**Your objective**: Look below for the line that has "(219, 449) = (306, 165): orange". Set down the lines from there through the line that has "(637, 184) = (671, 250): yellow", exactly as written.

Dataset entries
━━━━━━━━━━━━━━━━

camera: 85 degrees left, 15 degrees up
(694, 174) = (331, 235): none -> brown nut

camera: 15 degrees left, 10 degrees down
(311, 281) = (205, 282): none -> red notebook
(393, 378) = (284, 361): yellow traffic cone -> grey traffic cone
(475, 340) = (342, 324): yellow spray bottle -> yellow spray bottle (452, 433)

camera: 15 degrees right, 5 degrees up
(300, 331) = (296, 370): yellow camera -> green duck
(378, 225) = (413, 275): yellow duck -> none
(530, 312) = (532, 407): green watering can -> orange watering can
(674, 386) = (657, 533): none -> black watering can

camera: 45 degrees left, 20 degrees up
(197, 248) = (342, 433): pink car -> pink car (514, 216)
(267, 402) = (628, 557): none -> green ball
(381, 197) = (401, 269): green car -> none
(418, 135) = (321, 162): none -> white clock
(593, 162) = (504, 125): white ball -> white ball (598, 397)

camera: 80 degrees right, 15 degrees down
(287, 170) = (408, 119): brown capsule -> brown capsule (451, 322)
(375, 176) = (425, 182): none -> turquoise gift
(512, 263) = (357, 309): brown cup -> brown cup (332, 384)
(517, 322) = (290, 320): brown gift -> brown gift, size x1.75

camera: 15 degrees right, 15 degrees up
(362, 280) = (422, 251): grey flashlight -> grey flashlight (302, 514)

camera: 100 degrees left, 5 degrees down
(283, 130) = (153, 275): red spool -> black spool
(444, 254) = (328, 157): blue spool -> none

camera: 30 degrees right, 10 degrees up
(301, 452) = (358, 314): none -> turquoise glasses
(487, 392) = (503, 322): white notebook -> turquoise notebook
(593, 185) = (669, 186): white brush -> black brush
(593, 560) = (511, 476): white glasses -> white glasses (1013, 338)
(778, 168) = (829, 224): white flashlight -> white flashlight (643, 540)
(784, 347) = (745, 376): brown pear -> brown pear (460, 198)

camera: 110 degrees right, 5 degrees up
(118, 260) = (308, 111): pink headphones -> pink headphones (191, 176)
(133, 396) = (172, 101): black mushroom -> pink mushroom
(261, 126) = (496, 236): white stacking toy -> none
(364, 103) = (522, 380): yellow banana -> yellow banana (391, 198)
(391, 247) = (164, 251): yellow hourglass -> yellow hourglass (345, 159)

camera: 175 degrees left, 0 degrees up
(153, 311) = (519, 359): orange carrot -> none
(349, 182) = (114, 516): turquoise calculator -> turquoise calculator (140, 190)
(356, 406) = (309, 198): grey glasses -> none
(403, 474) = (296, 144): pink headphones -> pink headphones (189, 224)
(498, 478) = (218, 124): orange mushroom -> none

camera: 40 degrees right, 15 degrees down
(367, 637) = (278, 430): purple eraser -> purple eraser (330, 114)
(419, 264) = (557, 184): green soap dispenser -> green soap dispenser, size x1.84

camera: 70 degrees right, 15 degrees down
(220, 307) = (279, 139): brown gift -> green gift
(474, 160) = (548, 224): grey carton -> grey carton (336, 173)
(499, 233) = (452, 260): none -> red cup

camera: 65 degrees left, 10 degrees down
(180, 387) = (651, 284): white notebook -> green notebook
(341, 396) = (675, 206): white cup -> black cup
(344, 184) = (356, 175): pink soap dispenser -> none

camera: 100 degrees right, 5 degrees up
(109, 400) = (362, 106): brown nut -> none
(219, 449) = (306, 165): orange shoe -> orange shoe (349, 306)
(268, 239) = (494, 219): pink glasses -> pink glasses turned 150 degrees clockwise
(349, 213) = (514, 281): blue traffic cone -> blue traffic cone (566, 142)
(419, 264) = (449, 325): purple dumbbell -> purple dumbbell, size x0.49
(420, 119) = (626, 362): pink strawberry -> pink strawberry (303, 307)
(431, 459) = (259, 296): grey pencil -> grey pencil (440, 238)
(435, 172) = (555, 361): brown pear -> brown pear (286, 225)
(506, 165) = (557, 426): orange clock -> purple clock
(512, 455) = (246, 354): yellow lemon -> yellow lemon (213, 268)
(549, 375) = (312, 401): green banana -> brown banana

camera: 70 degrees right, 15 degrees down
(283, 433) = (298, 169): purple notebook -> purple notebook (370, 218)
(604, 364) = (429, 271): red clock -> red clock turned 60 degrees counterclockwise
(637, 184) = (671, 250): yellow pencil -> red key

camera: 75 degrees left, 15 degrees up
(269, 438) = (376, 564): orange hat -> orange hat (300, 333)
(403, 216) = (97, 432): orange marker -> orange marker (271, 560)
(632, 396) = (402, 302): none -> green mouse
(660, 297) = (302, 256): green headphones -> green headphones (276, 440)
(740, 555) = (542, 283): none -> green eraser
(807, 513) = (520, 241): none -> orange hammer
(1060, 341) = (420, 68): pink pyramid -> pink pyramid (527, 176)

━━━━━━━━━━━━━━━━

**Answer for the task**:
(219, 449) = (306, 165): orange shoe -> orange shoe (349, 306)
(268, 239) = (494, 219): pink glasses -> pink glasses turned 150 degrees clockwise
(349, 213) = (514, 281): blue traffic cone -> blue traffic cone (566, 142)
(419, 264) = (449, 325): purple dumbbell -> purple dumbbell, size x0.49
(420, 119) = (626, 362): pink strawberry -> pink strawberry (303, 307)
(431, 459) = (259, 296): grey pencil -> grey pencil (440, 238)
(435, 172) = (555, 361): brown pear -> brown pear (286, 225)
(506, 165) = (557, 426): orange clock -> purple clock
(512, 455) = (246, 354): yellow lemon -> yellow lemon (213, 268)
(549, 375) = (312, 401): green banana -> brown banana

camera: 70 degrees right, 15 degrees down
(283, 433) = (298, 169): purple notebook -> purple notebook (370, 218)
(604, 364) = (429, 271): red clock -> red clock turned 60 degrees counterclockwise
(637, 184) = (671, 250): yellow pencil -> red key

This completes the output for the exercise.